» Description of the task
Nothing should be left out when you copy the entries below.

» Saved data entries
Start of Block

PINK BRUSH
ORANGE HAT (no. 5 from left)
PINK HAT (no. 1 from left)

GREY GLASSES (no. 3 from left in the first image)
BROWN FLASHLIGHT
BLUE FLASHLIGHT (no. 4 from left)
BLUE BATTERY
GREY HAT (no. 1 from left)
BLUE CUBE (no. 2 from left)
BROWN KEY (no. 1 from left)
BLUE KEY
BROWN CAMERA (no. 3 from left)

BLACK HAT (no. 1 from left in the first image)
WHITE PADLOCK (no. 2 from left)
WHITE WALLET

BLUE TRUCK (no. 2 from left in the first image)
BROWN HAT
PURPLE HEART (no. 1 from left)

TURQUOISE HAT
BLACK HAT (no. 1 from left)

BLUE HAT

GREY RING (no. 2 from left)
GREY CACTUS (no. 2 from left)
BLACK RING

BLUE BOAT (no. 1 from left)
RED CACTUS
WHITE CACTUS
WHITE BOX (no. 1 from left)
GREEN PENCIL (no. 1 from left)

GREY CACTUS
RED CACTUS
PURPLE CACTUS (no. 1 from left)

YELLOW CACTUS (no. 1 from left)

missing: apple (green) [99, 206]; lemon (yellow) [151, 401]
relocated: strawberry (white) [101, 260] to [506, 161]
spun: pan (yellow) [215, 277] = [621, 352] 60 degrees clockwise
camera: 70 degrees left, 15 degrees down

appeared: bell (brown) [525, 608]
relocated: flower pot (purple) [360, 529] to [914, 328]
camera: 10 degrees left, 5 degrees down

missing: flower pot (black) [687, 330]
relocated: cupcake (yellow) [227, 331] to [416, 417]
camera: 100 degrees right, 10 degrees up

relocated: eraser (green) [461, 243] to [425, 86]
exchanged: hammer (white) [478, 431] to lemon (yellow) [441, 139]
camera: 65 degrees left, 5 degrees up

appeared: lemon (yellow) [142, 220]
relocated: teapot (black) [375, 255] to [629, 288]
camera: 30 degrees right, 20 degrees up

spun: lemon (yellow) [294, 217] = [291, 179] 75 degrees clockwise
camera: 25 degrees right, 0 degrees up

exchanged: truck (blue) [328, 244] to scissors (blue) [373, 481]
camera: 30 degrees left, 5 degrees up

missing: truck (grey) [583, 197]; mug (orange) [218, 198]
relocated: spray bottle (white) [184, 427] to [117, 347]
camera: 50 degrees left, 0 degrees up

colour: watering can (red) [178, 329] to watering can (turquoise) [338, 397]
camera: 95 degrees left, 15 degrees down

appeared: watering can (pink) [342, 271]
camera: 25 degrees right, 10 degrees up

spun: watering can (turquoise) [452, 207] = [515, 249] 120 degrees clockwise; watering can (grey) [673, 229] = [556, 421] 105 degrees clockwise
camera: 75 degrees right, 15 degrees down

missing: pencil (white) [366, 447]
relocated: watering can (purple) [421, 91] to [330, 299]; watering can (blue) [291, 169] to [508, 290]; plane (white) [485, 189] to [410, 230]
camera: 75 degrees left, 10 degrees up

End of Block

» Reply
PINK BRUSH
ORANGE HAT (no. 5 from left)
PINK HAT (no. 1 from left)

GREY GLASSES (no. 3 from left in the first image)
BROWN FLASHLIGHT
BLUE FLASHLIGHT (no. 4 from left)
BLUE BATTERY
GREY HAT (no. 1 from left)
BLUE CUBE (no. 2 from left)
BROWN KEY (no. 1 from left)
BLUE KEY
BROWN CAMERA (no. 3 from left)

BLACK HAT (no. 1 from left in the first image)
WHITE PADLOCK (no. 2 from left)
WHITE WALLET

BLUE TRUCK (no. 2 from left in the first image)
BROWN HAT
PURPLE HEART (no. 1 from left)

TURQUOISE HAT
BLACK HAT (no. 1 from left)

BLUE HAT

GREY RING (no. 2 from left)
GREY CACTUS (no. 2 from left)
BLACK RING

BLUE BOAT (no. 1 from left)
RED CACTUS
WHITE CACTUS
WHITE BOX (no. 1 from left)
GREEN PENCIL (no. 1 from left)

GREY CACTUS
RED CACTUS
PURPLE CACTUS (no. 1 from left)

YELLOW CACTUS (no. 1 from left)

missing: apple (green) [99, 206]; lemon (yellow) [151, 401]
relocated: strawberry (white) [101, 260] to [506, 161]
spun: pan (yellow) [215, 277] = [621, 352] 60 degrees clockwise
camera: 70 degrees left, 15 degrees down

appeared: bell (brown) [525, 608]
relocated: flower pot (purple) [360, 529] to [914, 328]
camera: 10 degrees left, 5 degrees down

missing: flower pot (black) [687, 330]
relocated: cupcake (yellow) [227, 331] to [416, 417]
camera: 100 degrees right, 10 degrees up

relocated: eraser (green) [461, 243] to [425, 86]
exchanged: hammer (white) [478, 431] to lemon (yellow) [441, 139]
camera: 65 degrees left, 5 degrees up

appeared: lemon (yellow) [142, 220]
relocated: teapot (black) [375, 255] to [629, 288]
camera: 30 degrees right, 20 degrees up

spun: lemon (yellow) [294, 217] = [291, 179] 75 degrees clockwise
camera: 25 degrees right, 0 degrees up

exchanged: truck (blue) [328, 244] to scissors (blue) [373, 481]
camera: 30 degrees left, 5 degrees up

missing: truck (grey) [583, 197]; mug (orange) [218, 198]
relocated: spray bottle (white) [184, 427] to [117, 347]
camera: 50 degrees left, 0 degrees up

colour: watering can (red) [178, 329] to watering can (turquoise) [338, 397]
camera: 95 degrees left, 15 degrees down

appeared: watering can (pink) [342, 271]
camera: 25 degrees right, 10 degrees up

spun: watering can (turquoise) [452, 207] = [515, 249] 120 degrees clockwise; watering can (grey) [673, 229] = [556, 421] 105 degrees clockwise
camera: 75 degrees right, 15 degrees down

missing: pencil (white) [366, 447]
relocated: watering can (purple) [421, 91] to [330, 299]; watering can (blue) [291, 169] to [508, 290]; plane (white) [485, 189] to [410, 230]
camera: 75 degrees left, 10 degrees up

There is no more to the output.